== Segment start ==

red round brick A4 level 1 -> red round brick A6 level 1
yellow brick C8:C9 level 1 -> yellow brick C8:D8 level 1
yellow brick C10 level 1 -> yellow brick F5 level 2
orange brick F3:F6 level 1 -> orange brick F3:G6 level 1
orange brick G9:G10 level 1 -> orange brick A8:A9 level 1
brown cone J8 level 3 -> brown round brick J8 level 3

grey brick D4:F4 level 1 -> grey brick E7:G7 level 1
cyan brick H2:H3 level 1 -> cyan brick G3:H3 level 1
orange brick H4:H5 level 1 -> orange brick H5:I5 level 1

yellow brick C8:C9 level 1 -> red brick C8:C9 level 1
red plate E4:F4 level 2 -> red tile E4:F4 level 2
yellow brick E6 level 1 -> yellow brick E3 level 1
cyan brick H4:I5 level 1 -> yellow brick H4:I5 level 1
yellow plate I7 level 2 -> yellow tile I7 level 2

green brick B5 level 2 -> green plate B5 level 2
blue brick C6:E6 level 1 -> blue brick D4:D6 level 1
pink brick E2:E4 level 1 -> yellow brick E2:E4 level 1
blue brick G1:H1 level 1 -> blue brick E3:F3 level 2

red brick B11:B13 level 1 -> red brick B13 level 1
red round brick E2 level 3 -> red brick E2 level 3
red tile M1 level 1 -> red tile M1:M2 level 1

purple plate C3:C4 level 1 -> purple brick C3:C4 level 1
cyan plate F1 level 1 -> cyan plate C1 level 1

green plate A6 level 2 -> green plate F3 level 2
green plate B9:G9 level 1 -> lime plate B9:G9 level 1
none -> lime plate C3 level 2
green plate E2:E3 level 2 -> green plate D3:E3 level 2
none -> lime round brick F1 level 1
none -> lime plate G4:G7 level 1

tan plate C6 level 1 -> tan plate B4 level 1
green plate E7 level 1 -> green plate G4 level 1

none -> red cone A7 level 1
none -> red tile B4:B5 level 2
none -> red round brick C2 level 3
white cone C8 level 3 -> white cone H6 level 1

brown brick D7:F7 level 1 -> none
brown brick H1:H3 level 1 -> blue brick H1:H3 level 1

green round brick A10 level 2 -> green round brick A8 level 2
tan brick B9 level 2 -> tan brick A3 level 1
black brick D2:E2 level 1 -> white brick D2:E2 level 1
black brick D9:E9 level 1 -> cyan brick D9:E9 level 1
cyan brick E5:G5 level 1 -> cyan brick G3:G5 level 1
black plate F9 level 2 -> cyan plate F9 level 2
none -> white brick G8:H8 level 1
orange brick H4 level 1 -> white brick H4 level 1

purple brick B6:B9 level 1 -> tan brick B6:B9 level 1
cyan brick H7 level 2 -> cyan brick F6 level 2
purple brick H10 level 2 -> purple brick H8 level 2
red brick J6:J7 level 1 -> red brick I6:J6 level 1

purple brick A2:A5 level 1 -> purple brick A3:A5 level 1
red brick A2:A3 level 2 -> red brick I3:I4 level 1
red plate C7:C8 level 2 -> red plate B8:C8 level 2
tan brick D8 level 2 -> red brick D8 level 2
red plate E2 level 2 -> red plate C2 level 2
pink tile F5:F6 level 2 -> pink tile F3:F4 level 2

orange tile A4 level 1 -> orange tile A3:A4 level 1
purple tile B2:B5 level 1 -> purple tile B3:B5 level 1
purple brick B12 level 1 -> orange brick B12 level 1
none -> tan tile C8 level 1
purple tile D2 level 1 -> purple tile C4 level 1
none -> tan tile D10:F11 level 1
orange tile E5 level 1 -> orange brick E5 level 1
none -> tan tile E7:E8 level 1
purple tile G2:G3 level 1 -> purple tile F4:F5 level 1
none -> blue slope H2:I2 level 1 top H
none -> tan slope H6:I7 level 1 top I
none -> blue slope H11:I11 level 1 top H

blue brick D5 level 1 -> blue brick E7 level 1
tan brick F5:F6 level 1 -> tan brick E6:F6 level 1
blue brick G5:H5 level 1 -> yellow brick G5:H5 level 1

== Segment end ==

Your objective
Repeat back the material above verbatim, including every line.

Your solution
red round brick A4 level 1 -> red round brick A6 level 1
yellow brick C8:C9 level 1 -> yellow brick C8:D8 level 1
yellow brick C10 level 1 -> yellow brick F5 level 2
orange brick F3:F6 level 1 -> orange brick F3:G6 level 1
orange brick G9:G10 level 1 -> orange brick A8:A9 level 1
brown cone J8 level 3 -> brown round brick J8 level 3

grey brick D4:F4 level 1 -> grey brick E7:G7 level 1
cyan brick H2:H3 level 1 -> cyan brick G3:H3 level 1
orange brick H4:H5 level 1 -> orange brick H5:I5 level 1

yellow brick C8:C9 level 1 -> red brick C8:C9 level 1
red plate E4:F4 level 2 -> red tile E4:F4 level 2
yellow brick E6 level 1 -> yellow brick E3 level 1
cyan brick H4:I5 level 1 -> yellow brick H4:I5 level 1
yellow plate I7 level 2 -> yellow tile I7 level 2

green brick B5 level 2 -> green plate B5 level 2
blue brick C6:E6 level 1 -> blue brick D4:D6 level 1
pink brick E2:E4 level 1 -> yellow brick E2:E4 level 1
blue brick G1:H1 level 1 -> blue brick E3:F3 level 2

red brick B11:B13 level 1 -> red brick B13 level 1
red round brick E2 level 3 -> red brick E2 level 3
red tile M1 level 1 -> red tile M1:M2 level 1

purple plate C3:C4 level 1 -> purple brick C3:C4 level 1
cyan plate F1 level 1 -> cyan plate C1 level 1

green plate A6 level 2 -> green plate F3 level 2
green plate B9:G9 level 1 -> lime plate B9:G9 level 1
none -> lime plate C3 level 2
green plate E2:E3 level 2 -> green plate D3:E3 level 2
none -> lime round brick F1 level 1
none -> lime plate G4:G7 level 1

tan plate C6 level 1 -> tan plate B4 level 1
green plate E7 level 1 -> green plate G4 level 1

none -> red cone A7 level 1
none -> red tile B4:B5 level 2
none -> red round brick C2 level 3
white cone C8 level 3 -> white cone H6 level 1

brown brick D7:F7 level 1 -> none
brown brick H1:H3 level 1 -> blue brick H1:H3 level 1

green round brick A10 level 2 -> green round brick A8 level 2
tan brick B9 level 2 -> tan brick A3 level 1
black brick D2:E2 level 1 -> white brick D2:E2 level 1
black brick D9:E9 level 1 -> cyan brick D9:E9 level 1
cyan brick E5:G5 level 1 -> cyan brick G3:G5 level 1
black plate F9 level 2 -> cyan plate F9 level 2
none -> white brick G8:H8 level 1
orange brick H4 level 1 -> white brick H4 level 1

purple brick B6:B9 level 1 -> tan brick B6:B9 level 1
cyan brick H7 level 2 -> cyan brick F6 level 2
purple brick H10 level 2 -> purple brick H8 level 2
red brick J6:J7 level 1 -> red brick I6:J6 level 1

purple brick A2:A5 level 1 -> purple brick A3:A5 level 1
red brick A2:A3 level 2 -> red brick I3:I4 level 1
red plate C7:C8 level 2 -> red plate B8:C8 level 2
tan brick D8 level 2 -> red brick D8 level 2
red plate E2 level 2 -> red plate C2 level 2
pink tile F5:F6 level 2 -> pink tile F3:F4 level 2

orange tile A4 level 1 -> orange tile A3:A4 level 1
purple tile B2:B5 level 1 -> purple tile B3:B5 level 1
purple brick B12 level 1 -> orange brick B12 level 1
none -> tan tile C8 level 1
purple tile D2 level 1 -> purple tile C4 level 1
none -> tan tile D10:F11 level 1
orange tile E5 level 1 -> orange brick E5 level 1
none -> tan tile E7:E8 level 1
purple tile G2:G3 level 1 -> purple tile F4:F5 level 1
none -> blue slope H2:I2 level 1 top H
none -> tan slope H6:I7 level 1 top I
none -> blue slope H11:I11 level 1 top H

blue brick D5 level 1 -> blue brick E7 level 1
tan brick F5:F6 level 1 -> tan brick E6:F6 level 1
blue brick G5:H5 level 1 -> yellow brick G5:H5 level 1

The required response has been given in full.